» **Records supplied**:
— Begin —

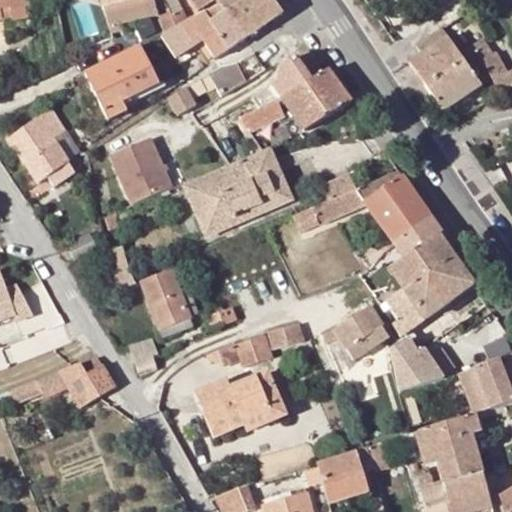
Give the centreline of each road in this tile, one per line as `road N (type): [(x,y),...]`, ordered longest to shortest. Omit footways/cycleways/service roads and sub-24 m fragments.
road 1 (residential): [(207,511),(0,185)]
road 2 (primary): [(440,150),(327,0)]
road 3 (primary): [(511,254),(440,150)]
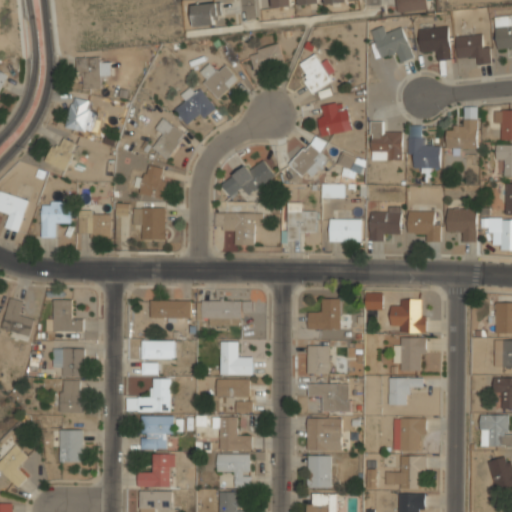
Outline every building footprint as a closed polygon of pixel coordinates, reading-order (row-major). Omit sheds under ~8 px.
[(274,0),(276,8),(293,4),(292,0),(274,0)] [(396,0),(398,11),(428,8),(427,0),(396,0)] [(193,24),(221,23),(220,1),(192,2),(193,24)] [(511,24),(509,25),(508,16),(494,17),(497,49),(511,47),(511,24)] [(381,57),(396,51),(400,62),(414,57),(402,26),(386,32),(383,25),(371,30),(381,57)] [(419,29),(421,52),(436,51),(437,60),(451,59),(448,25),(419,29)] [(490,63),(488,33),(456,36),(458,58),(477,57),(477,64),(490,63)] [(254,68),(283,58),(278,41),(248,51),(254,68)] [(300,59),(307,89),(328,84),(320,54),(300,59)] [(101,56),(79,56),(79,87),(101,87),(101,56)] [(224,63),(217,70),(209,62),(196,74),(219,97),(238,77),(224,63)] [(0,89),(8,74),(0,69),(0,89)] [(180,95),(185,100),(175,109),(187,122),(195,115),(200,120),(216,106),(195,82),(180,95)] [(86,131),(89,118),(95,120),(99,102),(72,96),(65,126),(86,131)] [(340,101),(317,105),(322,134),(345,130),(340,101)] [(511,110),(495,110),(495,122),(501,122),(502,140),(511,140),(511,110)] [(163,132),(152,146),(167,157),(185,134),(163,117),(155,127),(163,132)] [(447,128),(447,148),(479,147),(478,118),(458,118),(458,128),(447,128)] [(404,158),(404,131),(382,131),(382,120),(371,120),(371,158),(404,158)] [(313,174),(328,158),(319,150),(325,143),(316,134),(289,163),(303,176),(308,170),(313,174)] [(424,136),(409,136),(409,156),(415,156),(415,167),(441,167),(441,145),(424,145),(424,136)] [(59,145),(53,142),(45,160),(65,169),(77,143),(63,137),(59,145)] [(511,144),(496,144),(496,160),(504,160),(504,177),(511,177),(511,144)] [(339,161),(358,171),(363,161),(344,151),(339,161)] [(250,169),(247,165),(222,184),(231,196),(243,187),(249,195),(275,176),(263,160),(250,169)] [(167,178),(160,176),(163,166),(146,162),(140,193),(163,198),(167,178)] [(343,182),(322,182),(322,196),(343,196),(343,182)] [(5,226),(17,230),(28,200),(0,189),(0,211),(9,215),(5,226)] [(298,229),(315,229),(315,210),(300,210),(300,201),(287,201),(287,238),(298,238),(298,229)] [(42,236),(55,236),(55,222),(70,222),(70,202),(42,202),(42,236)] [(134,206),(134,224),(143,224),(143,238),(165,238),(165,206),(134,206)] [(477,241),(477,209),(446,209),(446,233),(462,233),(462,241),(477,241)] [(400,210),(370,210),(370,240),(386,240),(386,233),(400,233),(400,210)] [(255,222),(262,222),(262,212),(215,211),(215,229),(235,230),(235,243),(254,243),(255,222)] [(426,241),(438,241),(438,211),(408,211),(408,233),(426,233),(426,241)] [(110,213),(78,213),(78,237),(110,237),(110,213)] [(329,240),(361,240),(361,217),(329,217),(329,240)] [(511,219),(500,219),(500,249),(511,249),(511,219)] [(383,309),(383,292),(366,292),(366,309),(383,309)] [(30,335),(34,315),(20,313),(23,300),(8,297),(2,329),(30,335)] [(82,318),(71,318),(71,298),(52,299),(53,338),(82,338),(82,318)] [(151,319),(191,319),(191,298),(151,298),(151,319)] [(208,325),(242,325),(242,298),(199,298),(199,318),(208,318),(208,325)] [(424,331),(424,298),(401,298),(401,331),(424,331)] [(321,299),(321,312),(308,312),(308,329),(340,329),(340,299),(321,299)] [(511,302),(495,302),(495,333),(511,333),(511,302)] [(393,345),(393,362),(399,362),(399,368),(424,368),(424,337),(401,337),(401,345),(393,345)] [(174,340),(142,340),(142,357),(174,357),(174,340)] [(511,340),(495,340),(495,365),(511,365),(511,340)] [(220,375),(252,375),(252,357),(238,357),(238,341),(220,341),(220,375)] [(308,345),(308,372),(330,372),(330,345),(308,345)] [(53,365),(62,365),(62,376),(84,376),(84,348),(53,348),(53,365)] [(143,372),(153,372),(154,364),(144,364),(143,372)] [(423,376),(388,376),(388,402),(410,402),(410,386),(423,386),(423,376)] [(511,376),(494,376),(494,395),(503,395),(503,408),(511,408),(511,376)] [(152,397),(139,397),(139,411),(171,411),(171,378),(152,378),(152,397)] [(250,379),(216,379),(216,397),(250,397),(250,379)] [(81,380),(60,380),(60,412),(81,412),(81,380)] [(309,396),(321,396),(322,411),(350,411),(350,382),(309,383),(309,396)] [(236,411),(251,411),(251,401),(236,401),(236,411)] [(481,445),(511,445),(511,434),(509,434),(509,413),(481,413),(481,445)] [(173,432),(173,415),(141,415),(141,448),(165,448),(165,432),(173,432)] [(393,449),(419,449),(419,440),(426,440),(426,416),(393,416),(393,449)] [(238,435),(238,417),(219,417),(219,450),(252,450),(252,435),(238,435)] [(342,450),(342,417),(307,417),(307,450),(342,450)] [(82,430),(59,430),(59,461),(82,461),(82,430)] [(0,469),(17,486),(27,476),(18,467),(28,456),(15,444),(0,459),(0,469)] [(172,454),(152,454),(152,471),(138,471),(138,486),(172,486),(172,454)] [(235,472),(235,486),(250,486),(250,454),(218,454),(217,471),(235,472)] [(386,487),(425,487),(425,454),(397,454),(397,470),(386,470),(386,487)] [(308,486),(331,486),(331,455),(308,455),(308,486)] [(489,459),(496,489),(511,485),(511,466),(510,467),(507,455),(489,459)] [(172,490),(139,490),(139,511),(154,511),(155,508),(172,508),(172,490)] [(219,511),(251,511),(251,510),(238,510),(238,492),(219,492),(219,511)] [(399,511),(423,511),(423,492),(399,492),(399,511)] [(336,511),(336,493),(312,493),(312,502),(306,502),(306,511),(336,511)] [(0,511),(11,511),(11,503),(0,503),(0,511)]
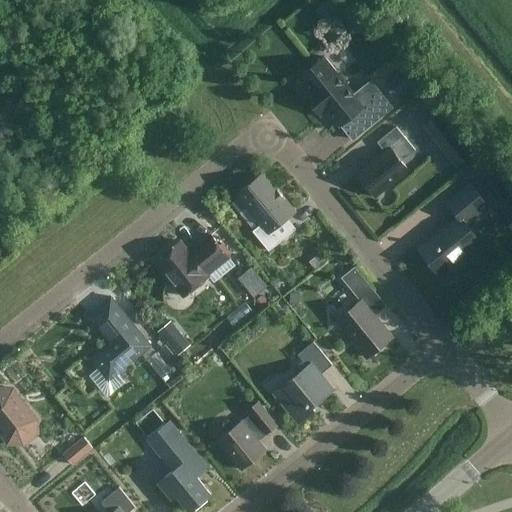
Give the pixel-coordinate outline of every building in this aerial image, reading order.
[(327,110),(339,126),(341,125),(352,139),(392,107),(370,80),(354,93),(324,56),(299,76),(311,92),(305,97),(320,116),(327,110)] [(394,96),(414,80),(405,67),(384,83),(394,96)] [(439,113),(424,126),(457,166),(472,153),(439,113)] [(356,173),(367,187),(375,196),(408,170),(401,161),(415,149),(396,126),(377,141),(384,151),(356,173)] [(252,231),(269,251),(296,228),(287,217),(294,211),(263,173),(237,194),(261,223),(252,231)] [(485,187),(505,212),(511,206),(511,194),(497,177),(485,187)] [(417,248),(440,276),(481,243),(466,224),(488,206),(469,182),(446,201),(457,215),(417,248)] [(155,261),(183,296),(208,275),(207,274),(228,257),(210,234),(189,251),(180,240),(155,261)] [(314,269),(328,258),(322,250),(308,261),(314,269)] [(341,266),(350,259),(343,251),(335,258),(341,266)] [(366,357),(367,356),(392,336),(362,300),(374,291),(354,266),(341,277),(360,301),(336,320),(366,357)] [(267,287),(251,269),(239,280),(254,298),(267,287)] [(299,303),(299,292),(290,292),(290,303),(299,303)] [(90,357),(108,379),(151,345),(111,296),(88,314),(110,341),(90,357)] [(177,355),(190,344),(171,320),(157,331),(177,355)] [(332,364),(313,341),(297,354),(307,366),(285,383),(288,387),(277,395),(299,422),(314,409),(312,406),(332,390),(319,374),(332,364)] [(12,390),(0,388),(0,431),(9,442),(23,443),(34,434),(36,419),(12,390)] [(264,431),(266,433),(277,424),(258,401),(247,410),(250,414),(217,440),(241,469),(266,449),(256,438),(264,431)] [(206,466),(169,420),(147,438),(173,470),(158,482),(171,498),(176,494),(189,510),(210,494),(195,475),(206,466)] [(93,448),(77,428),(62,441),(68,448),(63,453),(73,465),(93,448)] [(128,511),(135,507),(119,487),(100,502),(108,511),(128,511)]
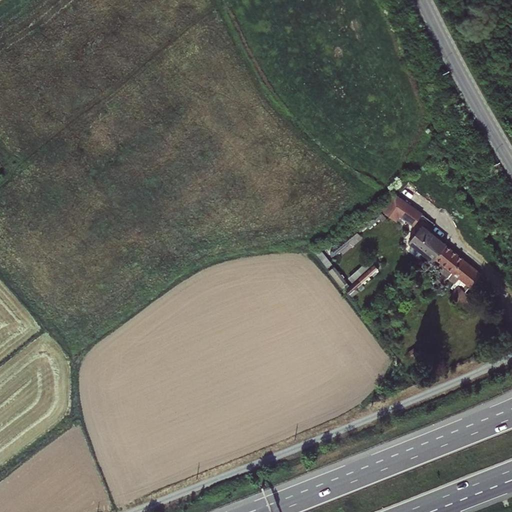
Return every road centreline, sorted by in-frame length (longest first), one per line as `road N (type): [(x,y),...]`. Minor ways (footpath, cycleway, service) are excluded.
road 1 (track): [(511,357),(144,511)]
road 2 (motorway): [(484,429),(273,511)]
road 3 (residential): [(511,161),(422,0)]
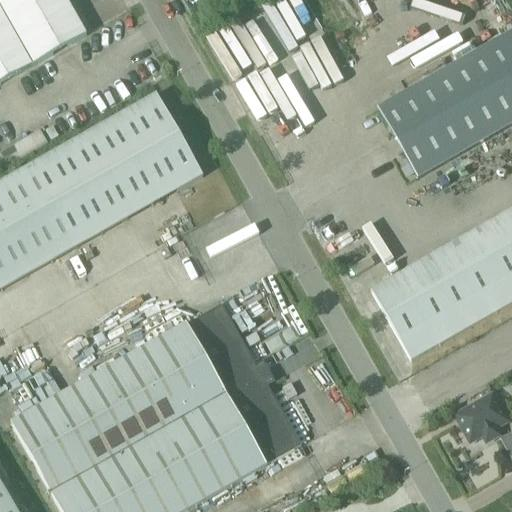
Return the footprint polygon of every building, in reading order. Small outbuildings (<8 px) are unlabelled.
[(0,0),(0,86),(34,67),(87,37),(66,0),(0,0)] [(511,34),(378,111),(398,147),(418,181),(511,126),(511,34)] [(0,292),(203,178),(157,97),(0,184),(0,292)] [(10,166),(50,142),(42,129),(2,152),(10,166)] [(511,170),(510,167),(464,191),(469,199),(511,175),(511,170)] [(511,215),(371,295),(412,369),(511,310),(511,215)] [(188,511),(267,468),(267,467),(302,448),(222,307),(187,327),(187,326),(11,426),(60,511),(188,511)] [(495,430),(507,423),(492,397),(456,418),(470,444),(483,437),(486,444),(499,437),(495,430)] [(511,436),(511,434),(500,441),(511,461),(511,436)] [(15,511),(0,485),(0,511),(15,511)]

— End —

» **The task**: Rewrite the material from its start through the line containing "road 3 (primary): [(511,254),(440,150)]", changing "primary" to "secondary" wherever it occurs there and keeping everything else as it is. Leave out the pictures.

» **Written solution**:
Give the centreline of each road in this tile, one per line as `road N (type): [(x,y),...]`, ordered longest to shortest. Omit footways/cycleways/service roads and sub-24 m fragments.
road 1 (residential): [(207,511),(0,185)]
road 2 (secondary): [(440,150),(327,0)]
road 3 (secondary): [(511,254),(440,150)]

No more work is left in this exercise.